For the listing below, return the line containing "door: (1172, 1240)", the line containing "fireplace: (413, 1279)", and all lines in between, exactly as written and nothing else.

◆ Raw data

━━━

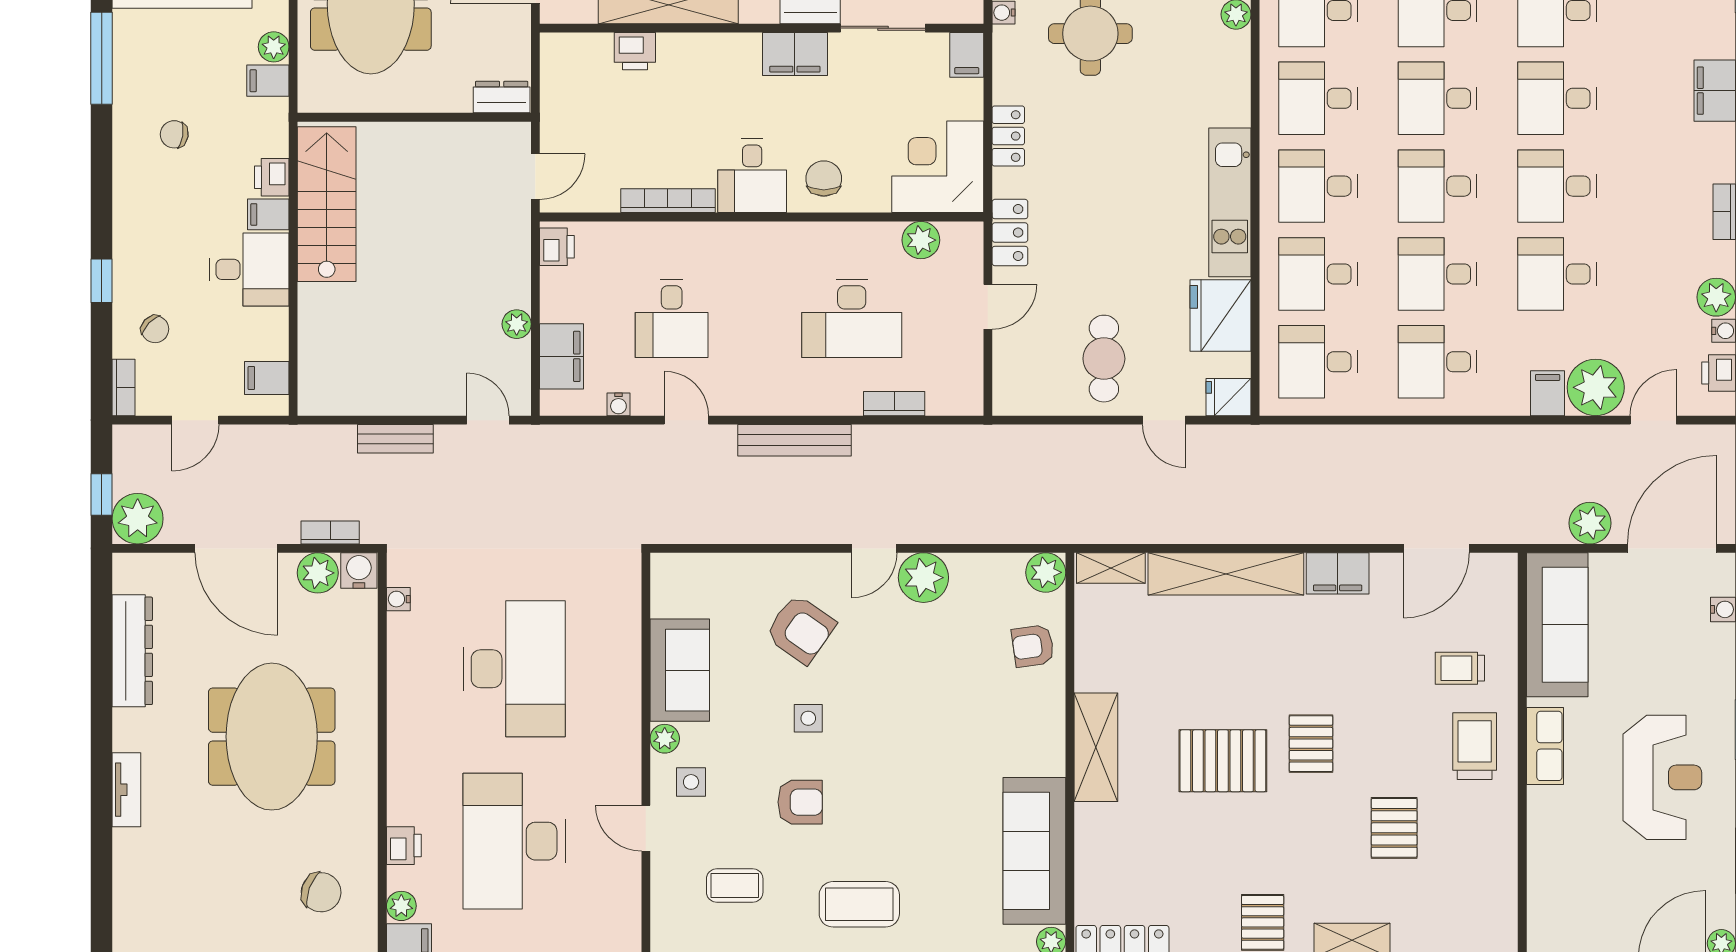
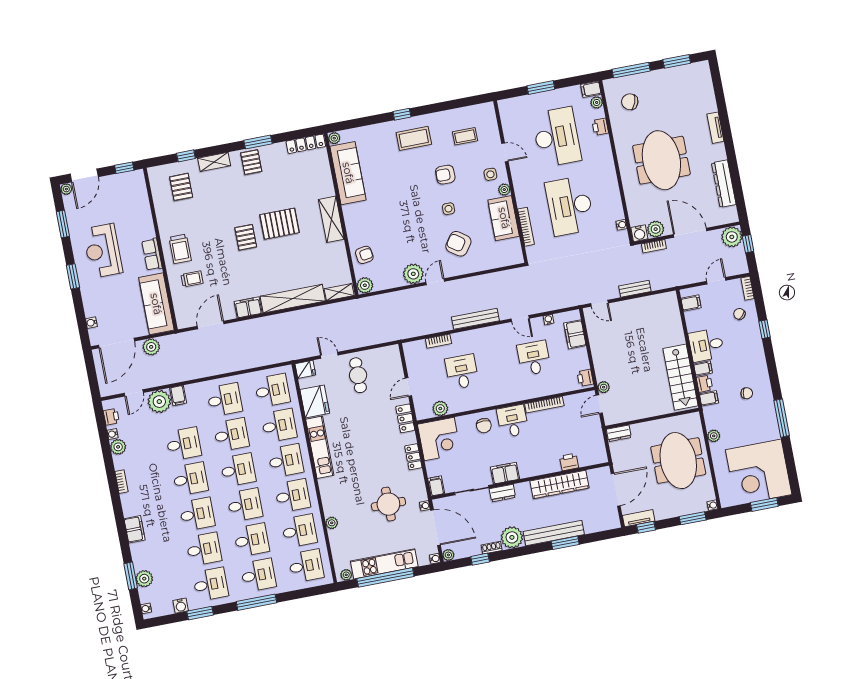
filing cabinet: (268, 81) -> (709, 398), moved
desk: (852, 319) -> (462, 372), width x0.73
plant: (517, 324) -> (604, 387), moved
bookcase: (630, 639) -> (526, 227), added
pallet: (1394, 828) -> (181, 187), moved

━━━

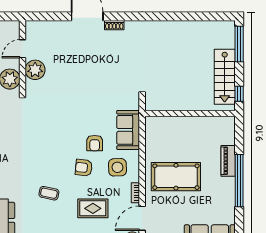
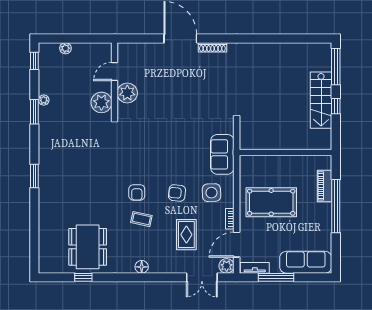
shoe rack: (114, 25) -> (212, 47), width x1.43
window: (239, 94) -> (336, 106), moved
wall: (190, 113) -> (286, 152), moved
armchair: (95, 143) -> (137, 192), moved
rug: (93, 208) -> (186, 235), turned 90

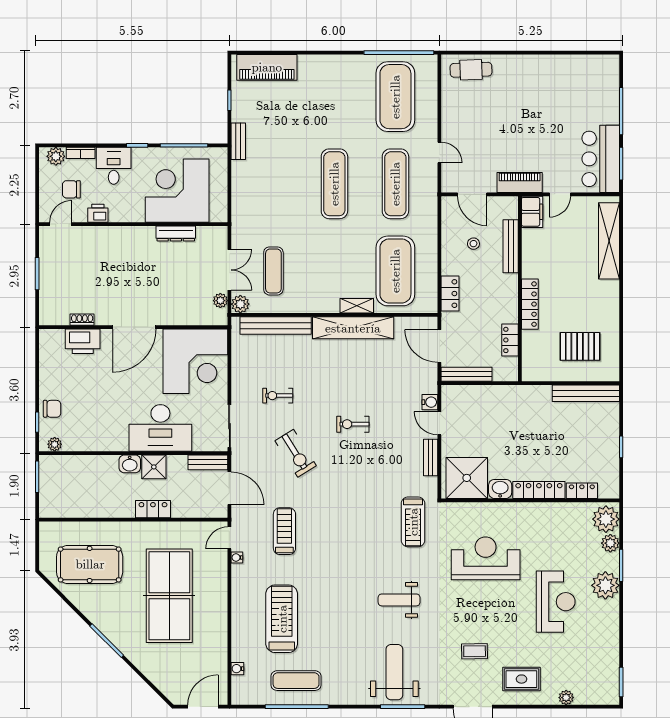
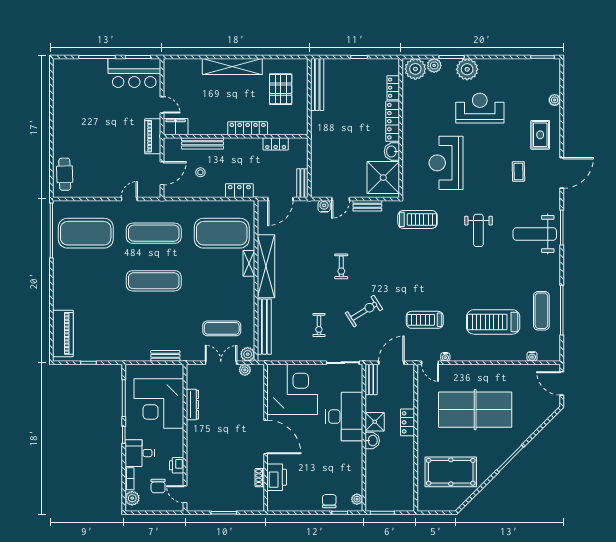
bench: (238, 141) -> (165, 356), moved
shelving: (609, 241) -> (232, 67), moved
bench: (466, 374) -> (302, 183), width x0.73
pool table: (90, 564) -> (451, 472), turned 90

━━━

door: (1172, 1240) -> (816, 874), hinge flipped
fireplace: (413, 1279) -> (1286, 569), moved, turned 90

━━━

◆ Answer box
door: (1172, 1240) -> (816, 874), hinge flipped
fireplace: (413, 1279) -> (1286, 569), moved, turned 90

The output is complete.